◆ **TASK OBJECTIVE**
Beginning with the line containing "(373, 150) = (765, 217): yellow" and going on through the line containing "(466, 398) = (136, 389): orange", the lines below are to be returned exactly, pictures excluded and nothing added.

(Image change detection data)

□ □ □ □ □ □ □

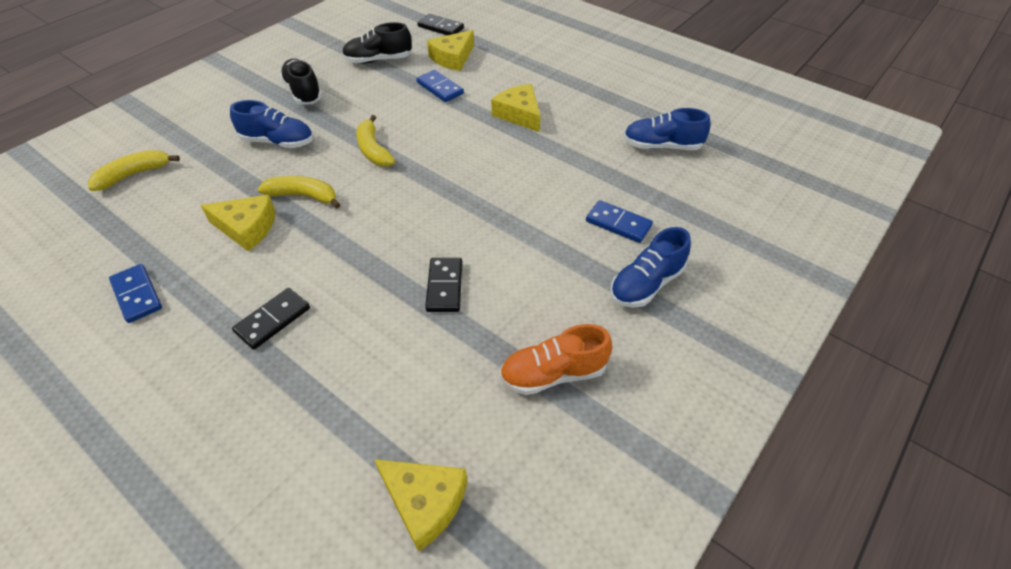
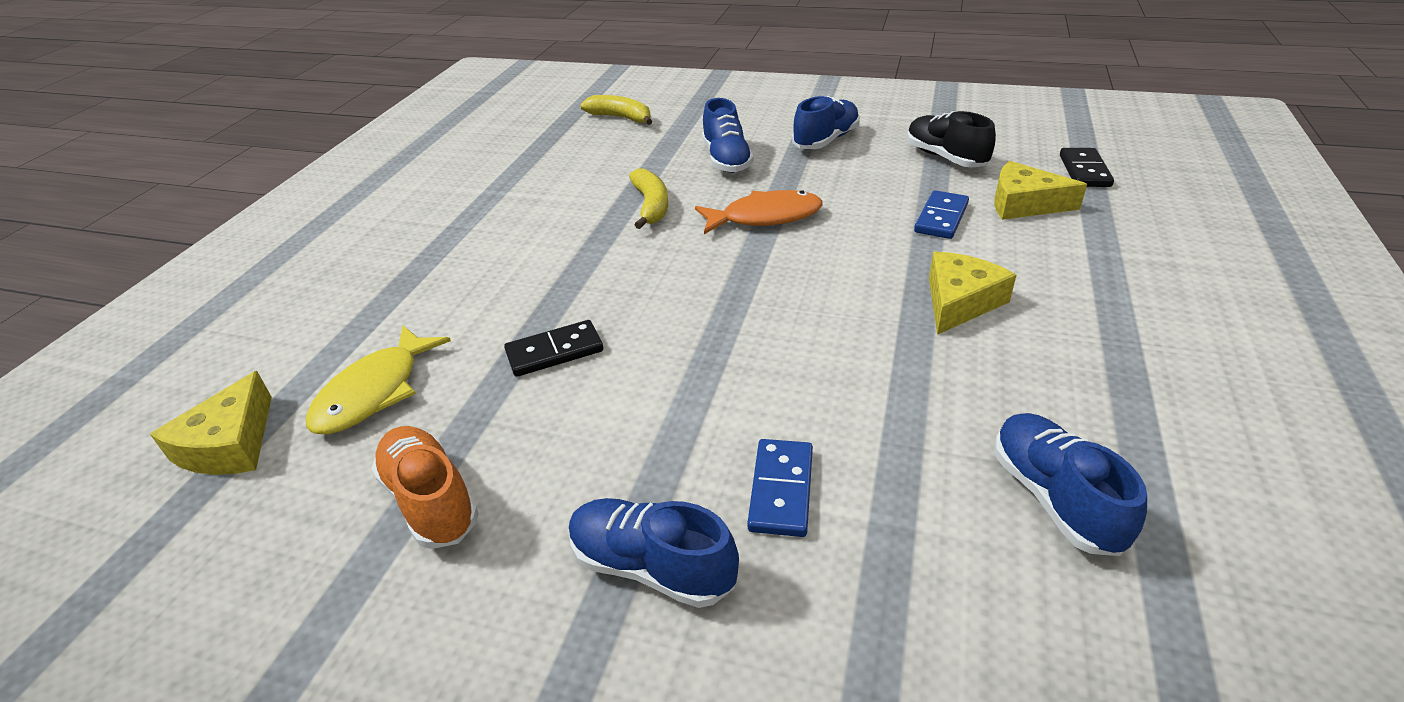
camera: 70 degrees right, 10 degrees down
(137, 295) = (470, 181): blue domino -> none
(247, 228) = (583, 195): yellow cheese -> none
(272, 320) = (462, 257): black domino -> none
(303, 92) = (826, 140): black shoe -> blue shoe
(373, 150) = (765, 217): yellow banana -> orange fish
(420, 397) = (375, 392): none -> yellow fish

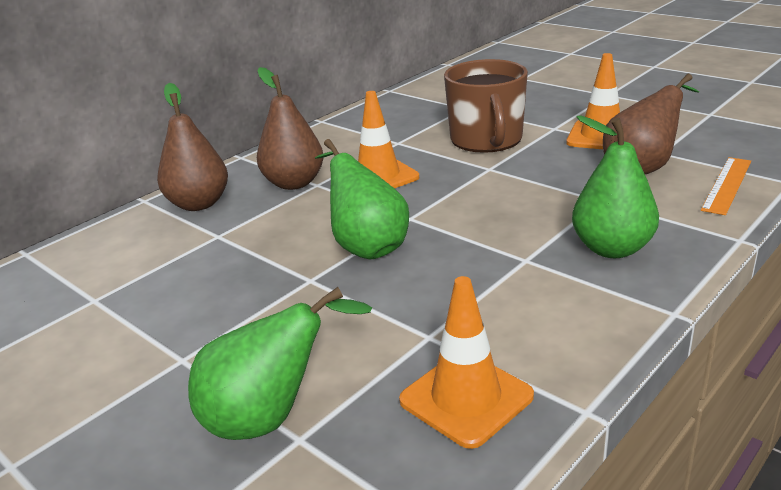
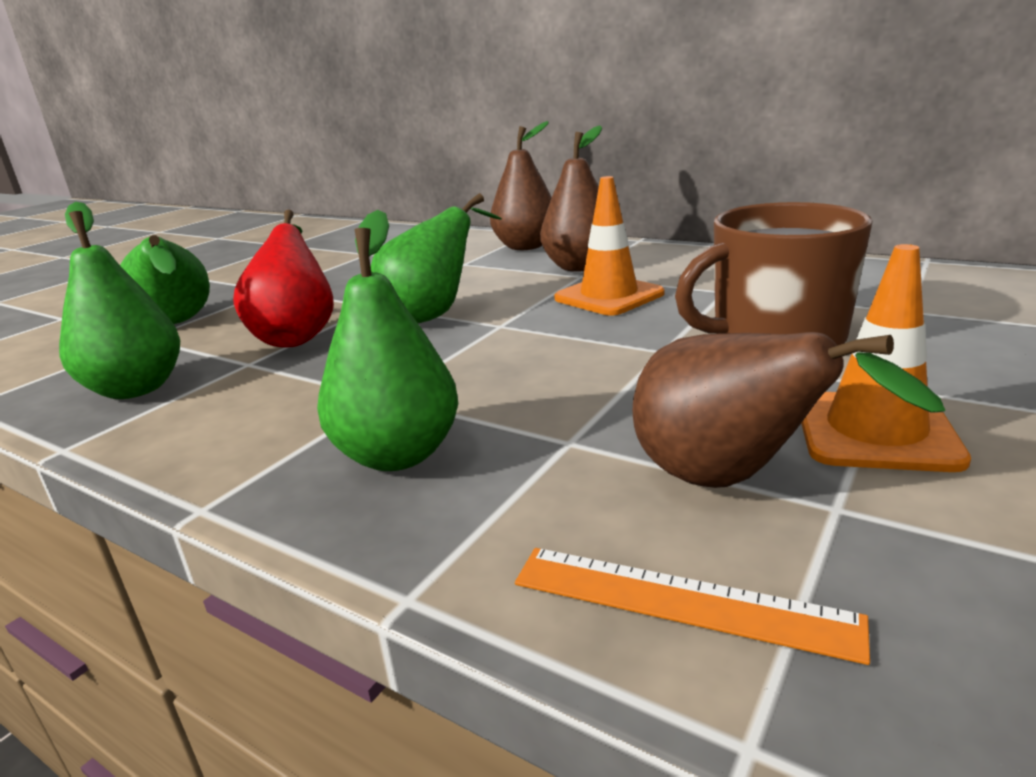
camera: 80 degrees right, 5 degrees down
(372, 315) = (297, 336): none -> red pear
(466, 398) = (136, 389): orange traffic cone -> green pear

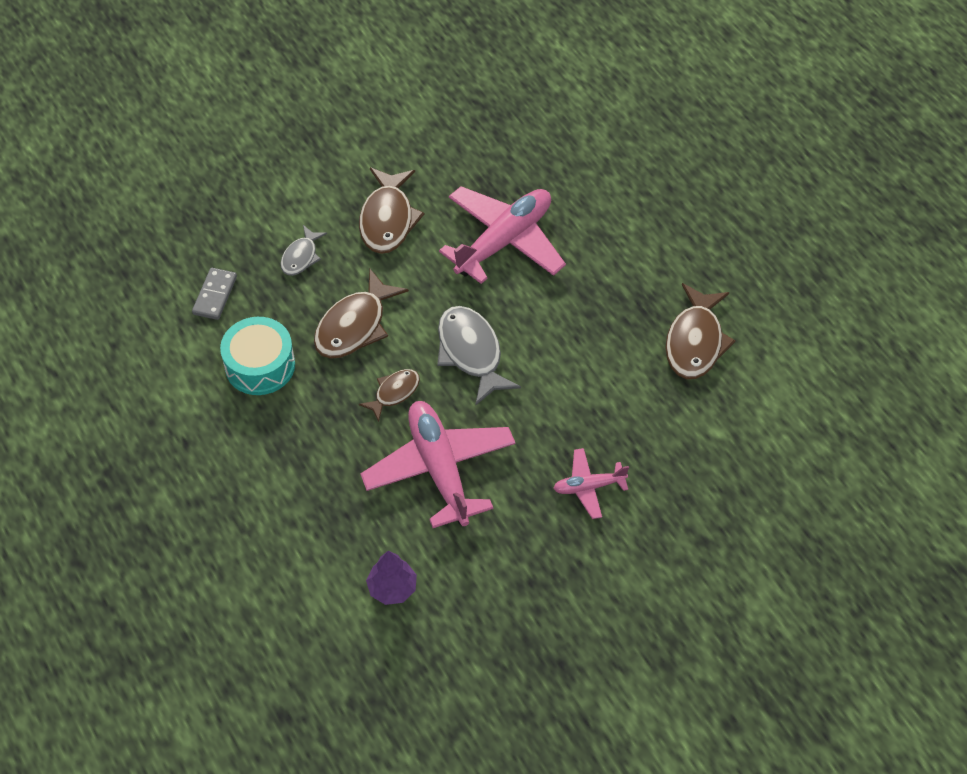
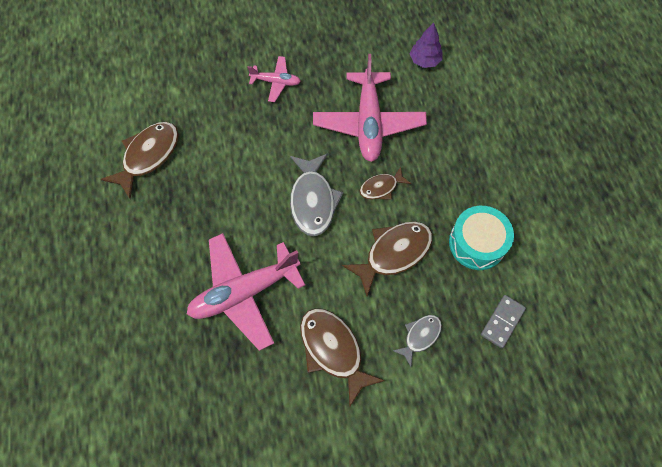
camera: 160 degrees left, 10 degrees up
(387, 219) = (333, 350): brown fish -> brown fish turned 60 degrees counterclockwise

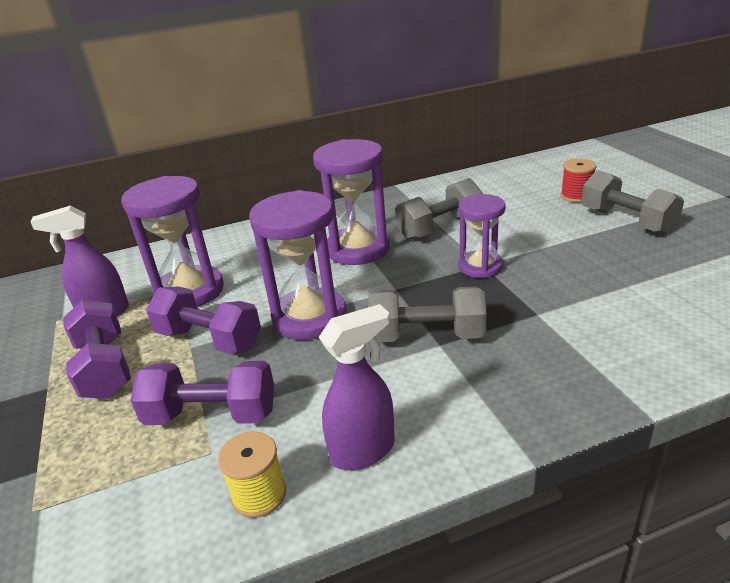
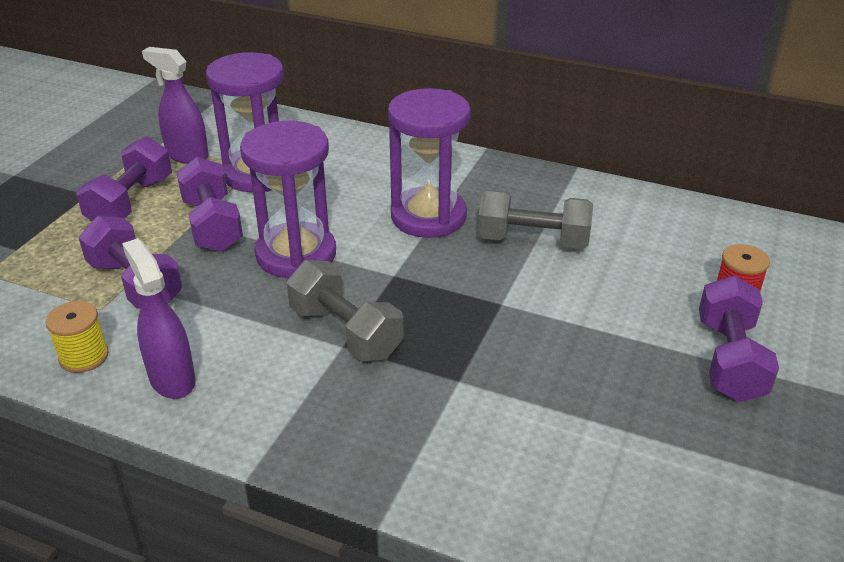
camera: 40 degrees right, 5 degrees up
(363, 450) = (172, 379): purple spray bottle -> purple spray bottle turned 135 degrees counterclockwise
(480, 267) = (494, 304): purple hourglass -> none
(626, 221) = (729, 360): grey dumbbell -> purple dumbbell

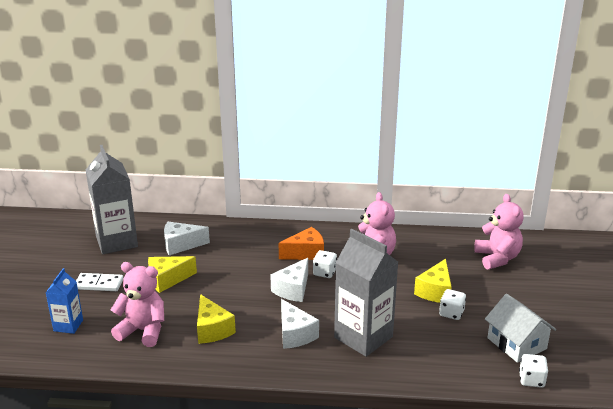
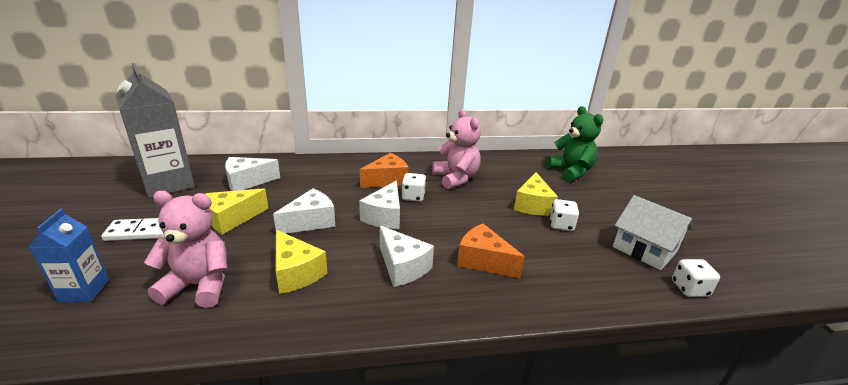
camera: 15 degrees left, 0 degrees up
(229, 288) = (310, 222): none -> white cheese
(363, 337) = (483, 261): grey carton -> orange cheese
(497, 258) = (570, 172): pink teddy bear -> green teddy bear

□ □ □ □ □ □ □

◆ **EXPECTED OUTPUT**
(373, 150) = (765, 217): yellow banana -> orange fish
(420, 397) = (375, 392): none -> yellow fish

camera: 80 degrees right, 5 degrees down
(372, 315) = (297, 336): none -> red pear
(466, 398) = (136, 389): orange traffic cone -> green pear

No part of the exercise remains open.